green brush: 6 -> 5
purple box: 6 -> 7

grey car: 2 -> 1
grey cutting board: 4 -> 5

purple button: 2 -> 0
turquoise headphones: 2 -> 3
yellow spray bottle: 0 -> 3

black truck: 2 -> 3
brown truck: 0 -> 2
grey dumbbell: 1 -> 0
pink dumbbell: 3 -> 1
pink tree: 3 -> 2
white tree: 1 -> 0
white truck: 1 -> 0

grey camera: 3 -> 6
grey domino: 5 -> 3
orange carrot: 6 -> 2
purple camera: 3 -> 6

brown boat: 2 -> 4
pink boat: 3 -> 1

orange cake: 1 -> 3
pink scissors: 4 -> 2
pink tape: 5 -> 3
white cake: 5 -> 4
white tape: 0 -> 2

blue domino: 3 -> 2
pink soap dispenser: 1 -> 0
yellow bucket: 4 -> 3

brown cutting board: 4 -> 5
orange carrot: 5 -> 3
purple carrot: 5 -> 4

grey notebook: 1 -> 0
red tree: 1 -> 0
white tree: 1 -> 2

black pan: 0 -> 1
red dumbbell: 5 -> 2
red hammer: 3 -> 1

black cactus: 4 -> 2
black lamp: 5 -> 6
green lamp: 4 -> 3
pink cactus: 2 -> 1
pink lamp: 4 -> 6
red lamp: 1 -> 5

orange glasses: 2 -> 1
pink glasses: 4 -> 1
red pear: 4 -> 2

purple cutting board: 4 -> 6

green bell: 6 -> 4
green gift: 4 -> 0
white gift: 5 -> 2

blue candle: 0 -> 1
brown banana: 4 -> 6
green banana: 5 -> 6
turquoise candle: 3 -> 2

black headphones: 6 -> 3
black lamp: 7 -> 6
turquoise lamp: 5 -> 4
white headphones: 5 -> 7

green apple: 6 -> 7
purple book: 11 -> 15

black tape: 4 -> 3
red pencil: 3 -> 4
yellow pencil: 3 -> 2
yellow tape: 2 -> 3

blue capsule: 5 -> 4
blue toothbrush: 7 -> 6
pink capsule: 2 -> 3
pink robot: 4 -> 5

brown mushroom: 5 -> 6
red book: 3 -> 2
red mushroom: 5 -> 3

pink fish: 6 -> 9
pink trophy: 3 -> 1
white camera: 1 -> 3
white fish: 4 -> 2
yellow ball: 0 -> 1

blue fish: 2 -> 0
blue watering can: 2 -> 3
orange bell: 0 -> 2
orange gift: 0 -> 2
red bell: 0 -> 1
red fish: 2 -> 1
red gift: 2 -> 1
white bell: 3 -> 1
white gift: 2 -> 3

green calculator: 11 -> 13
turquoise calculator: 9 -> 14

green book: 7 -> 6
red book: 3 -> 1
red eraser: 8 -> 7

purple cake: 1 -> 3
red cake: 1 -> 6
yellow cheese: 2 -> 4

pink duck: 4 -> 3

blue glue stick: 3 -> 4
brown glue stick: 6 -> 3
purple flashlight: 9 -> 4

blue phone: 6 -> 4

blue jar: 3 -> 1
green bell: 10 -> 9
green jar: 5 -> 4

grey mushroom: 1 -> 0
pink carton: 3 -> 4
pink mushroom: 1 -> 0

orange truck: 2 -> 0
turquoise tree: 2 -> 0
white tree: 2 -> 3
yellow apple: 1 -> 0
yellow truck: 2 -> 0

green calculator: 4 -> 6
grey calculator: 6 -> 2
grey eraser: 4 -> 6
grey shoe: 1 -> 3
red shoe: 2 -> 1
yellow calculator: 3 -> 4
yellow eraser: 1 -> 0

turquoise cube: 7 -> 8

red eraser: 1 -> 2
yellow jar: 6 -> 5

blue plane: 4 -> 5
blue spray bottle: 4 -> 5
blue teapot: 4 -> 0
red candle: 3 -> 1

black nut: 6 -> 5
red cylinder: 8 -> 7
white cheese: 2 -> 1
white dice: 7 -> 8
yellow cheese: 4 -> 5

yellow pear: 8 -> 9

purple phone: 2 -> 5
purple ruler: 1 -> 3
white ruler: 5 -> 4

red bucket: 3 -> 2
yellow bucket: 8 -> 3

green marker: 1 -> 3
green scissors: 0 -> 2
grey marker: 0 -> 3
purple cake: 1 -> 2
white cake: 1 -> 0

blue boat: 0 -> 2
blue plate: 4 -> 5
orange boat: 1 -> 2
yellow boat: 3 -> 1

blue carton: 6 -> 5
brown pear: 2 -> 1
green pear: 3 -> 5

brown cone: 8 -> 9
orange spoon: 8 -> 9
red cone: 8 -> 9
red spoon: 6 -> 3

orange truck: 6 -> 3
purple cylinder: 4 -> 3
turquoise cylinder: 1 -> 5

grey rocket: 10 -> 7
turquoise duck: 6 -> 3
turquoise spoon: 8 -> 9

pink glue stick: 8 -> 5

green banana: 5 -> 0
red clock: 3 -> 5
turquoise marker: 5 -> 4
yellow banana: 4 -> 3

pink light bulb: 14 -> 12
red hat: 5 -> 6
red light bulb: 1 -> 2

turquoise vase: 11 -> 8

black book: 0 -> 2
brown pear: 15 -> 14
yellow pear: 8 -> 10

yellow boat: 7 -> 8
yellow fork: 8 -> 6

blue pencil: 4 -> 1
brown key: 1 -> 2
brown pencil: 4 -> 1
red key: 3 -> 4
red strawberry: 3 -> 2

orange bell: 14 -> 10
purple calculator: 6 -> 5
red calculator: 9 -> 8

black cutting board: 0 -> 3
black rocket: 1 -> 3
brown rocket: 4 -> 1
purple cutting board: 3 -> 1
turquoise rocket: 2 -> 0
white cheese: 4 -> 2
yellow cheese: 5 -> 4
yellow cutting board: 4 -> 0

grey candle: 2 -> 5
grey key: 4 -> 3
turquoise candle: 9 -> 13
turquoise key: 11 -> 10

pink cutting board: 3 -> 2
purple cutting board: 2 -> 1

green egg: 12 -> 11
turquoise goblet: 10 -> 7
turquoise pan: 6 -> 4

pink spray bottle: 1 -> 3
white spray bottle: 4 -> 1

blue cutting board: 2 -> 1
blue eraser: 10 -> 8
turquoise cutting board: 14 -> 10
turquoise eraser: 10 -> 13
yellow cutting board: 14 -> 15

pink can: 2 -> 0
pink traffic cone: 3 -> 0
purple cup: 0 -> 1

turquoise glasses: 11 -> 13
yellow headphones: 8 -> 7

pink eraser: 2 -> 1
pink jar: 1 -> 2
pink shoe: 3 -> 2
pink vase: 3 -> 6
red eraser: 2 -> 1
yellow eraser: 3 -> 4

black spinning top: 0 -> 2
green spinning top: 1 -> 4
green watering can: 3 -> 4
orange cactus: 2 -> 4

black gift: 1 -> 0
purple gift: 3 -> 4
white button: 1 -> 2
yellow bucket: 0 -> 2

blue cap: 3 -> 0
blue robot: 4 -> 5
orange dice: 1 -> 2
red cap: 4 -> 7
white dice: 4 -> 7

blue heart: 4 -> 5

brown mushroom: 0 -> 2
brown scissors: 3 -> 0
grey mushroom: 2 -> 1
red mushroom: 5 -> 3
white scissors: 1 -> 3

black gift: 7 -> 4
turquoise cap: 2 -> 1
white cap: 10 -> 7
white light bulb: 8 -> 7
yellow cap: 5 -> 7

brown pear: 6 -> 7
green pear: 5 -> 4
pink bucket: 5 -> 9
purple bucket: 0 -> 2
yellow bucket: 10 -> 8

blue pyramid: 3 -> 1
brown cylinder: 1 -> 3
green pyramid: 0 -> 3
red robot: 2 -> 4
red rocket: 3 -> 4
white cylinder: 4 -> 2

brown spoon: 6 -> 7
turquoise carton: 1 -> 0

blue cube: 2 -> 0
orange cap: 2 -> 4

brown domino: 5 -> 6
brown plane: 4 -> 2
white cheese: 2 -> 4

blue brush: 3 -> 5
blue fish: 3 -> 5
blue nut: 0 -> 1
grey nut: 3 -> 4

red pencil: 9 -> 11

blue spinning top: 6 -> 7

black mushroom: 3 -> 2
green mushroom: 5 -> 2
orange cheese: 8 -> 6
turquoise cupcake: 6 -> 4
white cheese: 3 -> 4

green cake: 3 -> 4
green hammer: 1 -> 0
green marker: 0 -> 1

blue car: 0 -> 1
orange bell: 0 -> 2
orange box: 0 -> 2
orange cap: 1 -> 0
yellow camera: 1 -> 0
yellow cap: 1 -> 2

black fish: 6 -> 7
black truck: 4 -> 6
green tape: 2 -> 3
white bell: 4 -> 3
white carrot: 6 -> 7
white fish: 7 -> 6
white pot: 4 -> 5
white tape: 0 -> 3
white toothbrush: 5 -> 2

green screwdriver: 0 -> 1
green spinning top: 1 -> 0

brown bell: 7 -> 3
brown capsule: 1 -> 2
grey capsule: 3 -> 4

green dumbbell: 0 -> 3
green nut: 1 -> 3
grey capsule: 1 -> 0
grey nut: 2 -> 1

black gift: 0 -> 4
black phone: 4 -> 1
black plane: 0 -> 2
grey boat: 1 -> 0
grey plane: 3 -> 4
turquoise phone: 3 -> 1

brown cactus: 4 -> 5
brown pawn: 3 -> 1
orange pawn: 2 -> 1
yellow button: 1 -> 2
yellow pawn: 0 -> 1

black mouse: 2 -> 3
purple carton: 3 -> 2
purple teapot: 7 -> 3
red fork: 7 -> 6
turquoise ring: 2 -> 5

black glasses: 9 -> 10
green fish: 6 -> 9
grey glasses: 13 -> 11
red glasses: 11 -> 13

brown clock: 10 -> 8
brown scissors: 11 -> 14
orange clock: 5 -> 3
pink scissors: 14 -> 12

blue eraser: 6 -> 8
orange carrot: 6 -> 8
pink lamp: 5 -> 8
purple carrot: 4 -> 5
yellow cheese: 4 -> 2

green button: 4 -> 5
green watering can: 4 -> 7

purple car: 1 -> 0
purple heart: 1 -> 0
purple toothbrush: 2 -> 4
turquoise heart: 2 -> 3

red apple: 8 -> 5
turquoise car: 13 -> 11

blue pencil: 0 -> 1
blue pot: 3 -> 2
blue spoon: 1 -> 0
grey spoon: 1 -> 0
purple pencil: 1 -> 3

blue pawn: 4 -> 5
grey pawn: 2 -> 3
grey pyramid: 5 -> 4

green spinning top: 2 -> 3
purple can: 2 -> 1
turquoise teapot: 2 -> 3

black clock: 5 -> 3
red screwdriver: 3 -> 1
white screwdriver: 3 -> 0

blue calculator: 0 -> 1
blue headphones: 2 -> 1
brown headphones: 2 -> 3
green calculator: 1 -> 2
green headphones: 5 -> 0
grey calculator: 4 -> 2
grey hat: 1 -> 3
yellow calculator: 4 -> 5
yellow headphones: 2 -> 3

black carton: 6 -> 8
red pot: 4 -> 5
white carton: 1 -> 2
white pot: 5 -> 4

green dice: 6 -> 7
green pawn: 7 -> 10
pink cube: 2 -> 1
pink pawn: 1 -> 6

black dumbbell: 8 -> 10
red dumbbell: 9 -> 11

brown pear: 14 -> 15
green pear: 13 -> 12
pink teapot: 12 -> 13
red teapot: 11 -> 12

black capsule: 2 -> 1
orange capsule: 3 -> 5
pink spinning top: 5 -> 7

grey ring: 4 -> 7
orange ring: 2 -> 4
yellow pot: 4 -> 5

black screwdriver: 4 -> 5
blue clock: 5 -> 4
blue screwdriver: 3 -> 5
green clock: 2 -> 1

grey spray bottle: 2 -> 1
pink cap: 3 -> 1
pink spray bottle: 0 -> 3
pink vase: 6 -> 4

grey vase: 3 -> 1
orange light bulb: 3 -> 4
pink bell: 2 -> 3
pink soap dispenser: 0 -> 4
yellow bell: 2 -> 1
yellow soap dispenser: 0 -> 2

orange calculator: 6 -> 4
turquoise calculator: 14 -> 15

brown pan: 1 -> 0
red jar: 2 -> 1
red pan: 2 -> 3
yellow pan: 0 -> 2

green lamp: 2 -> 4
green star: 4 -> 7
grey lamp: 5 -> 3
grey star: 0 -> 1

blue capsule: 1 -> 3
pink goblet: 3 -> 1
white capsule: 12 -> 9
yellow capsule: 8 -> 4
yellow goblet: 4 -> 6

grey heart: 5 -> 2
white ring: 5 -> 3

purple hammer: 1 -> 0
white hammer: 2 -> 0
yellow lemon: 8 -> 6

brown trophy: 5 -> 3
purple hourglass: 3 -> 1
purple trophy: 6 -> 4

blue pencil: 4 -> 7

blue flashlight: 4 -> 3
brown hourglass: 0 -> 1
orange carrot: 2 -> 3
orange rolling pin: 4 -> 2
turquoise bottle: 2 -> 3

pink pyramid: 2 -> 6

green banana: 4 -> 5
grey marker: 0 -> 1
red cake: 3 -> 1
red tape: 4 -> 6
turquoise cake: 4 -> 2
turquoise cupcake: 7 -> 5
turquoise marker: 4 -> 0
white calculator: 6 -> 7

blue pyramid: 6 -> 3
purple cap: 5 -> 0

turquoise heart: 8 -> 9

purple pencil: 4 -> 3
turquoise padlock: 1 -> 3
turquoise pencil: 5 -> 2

# # # #

Task directions:
The required output is every line above from the one with "black fish: 6 -> 7" down to the one with "black phone: 4 -> 1", restated word for word, ends included.

Result:
black fish: 6 -> 7
black truck: 4 -> 6
green tape: 2 -> 3
white bell: 4 -> 3
white carrot: 6 -> 7
white fish: 7 -> 6
white pot: 4 -> 5
white tape: 0 -> 3
white toothbrush: 5 -> 2

green screwdriver: 0 -> 1
green spinning top: 1 -> 0

brown bell: 7 -> 3
brown capsule: 1 -> 2
grey capsule: 3 -> 4

green dumbbell: 0 -> 3
green nut: 1 -> 3
grey capsule: 1 -> 0
grey nut: 2 -> 1

black gift: 0 -> 4
black phone: 4 -> 1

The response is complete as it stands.